Write out an exact copy of the line with "brown brick A10" and of each line after it, through the end of the records below.

Materials provided:
______________________________

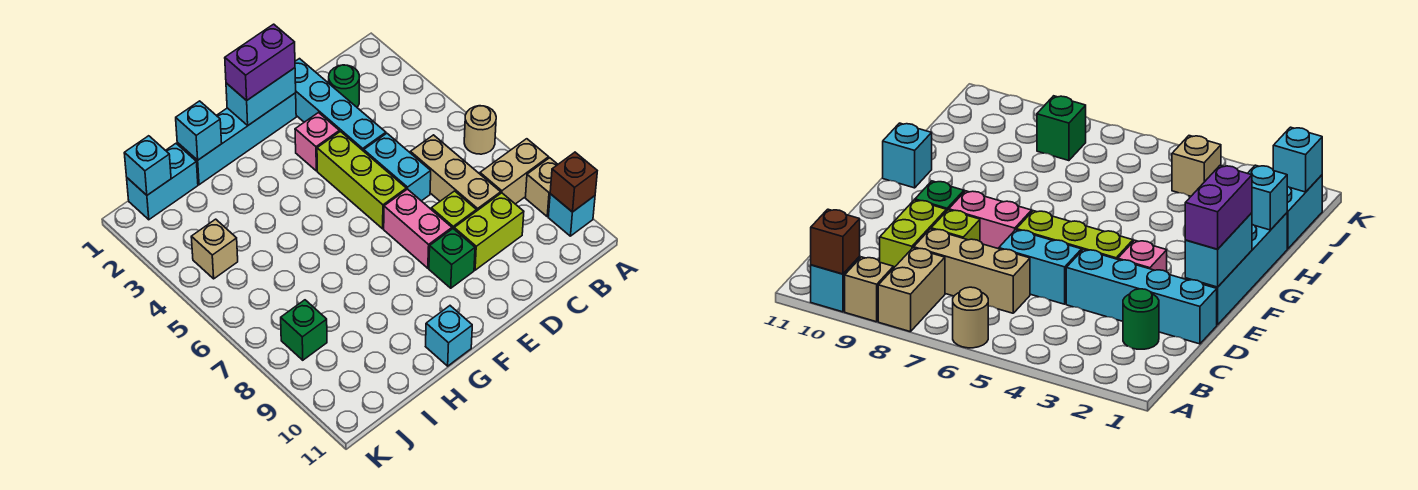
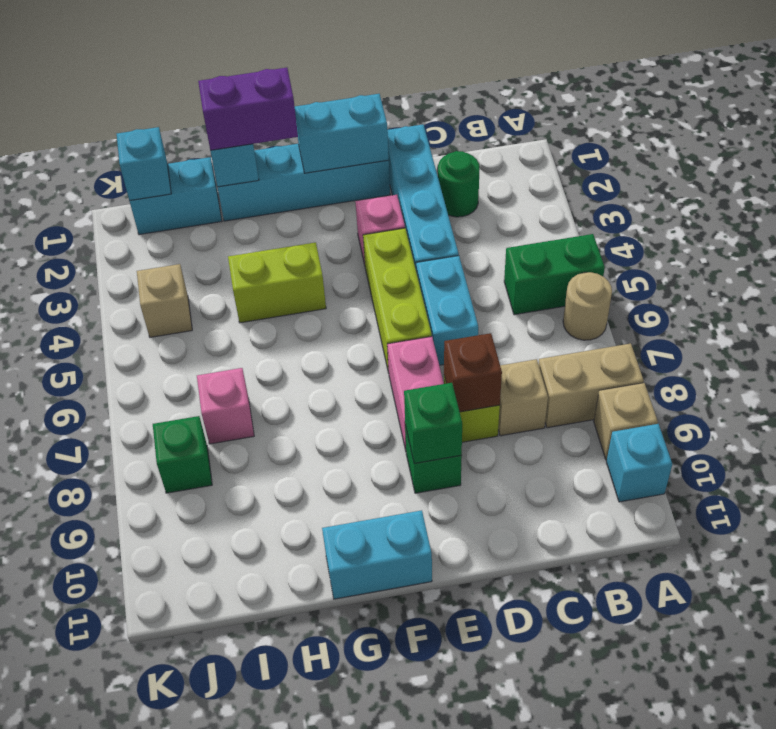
none -> green brick A5:B5 level 1
brown brick A10 level 2 -> brown brick D8 level 2
tan brick C6:C8 level 1 -> tan brick C8 level 1
lime brick C9:D9 level 1 -> lime brick G4:H4 level 1
purple brick E1:F1 level 3 -> purple brick G1:H1 level 3
none -> green brick E9 level 2
cyan brick G11 level 1 -> cyan brick F11:G11 level 1
none -> pink brick I7 level 1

______________________________

Answer below:
brown brick A10 level 2 -> brown brick D8 level 2
tan brick C6:C8 level 1 -> tan brick C8 level 1
lime brick C9:D9 level 1 -> lime brick G4:H4 level 1
purple brick E1:F1 level 3 -> purple brick G1:H1 level 3
none -> green brick E9 level 2
cyan brick G11 level 1 -> cyan brick F11:G11 level 1
none -> pink brick I7 level 1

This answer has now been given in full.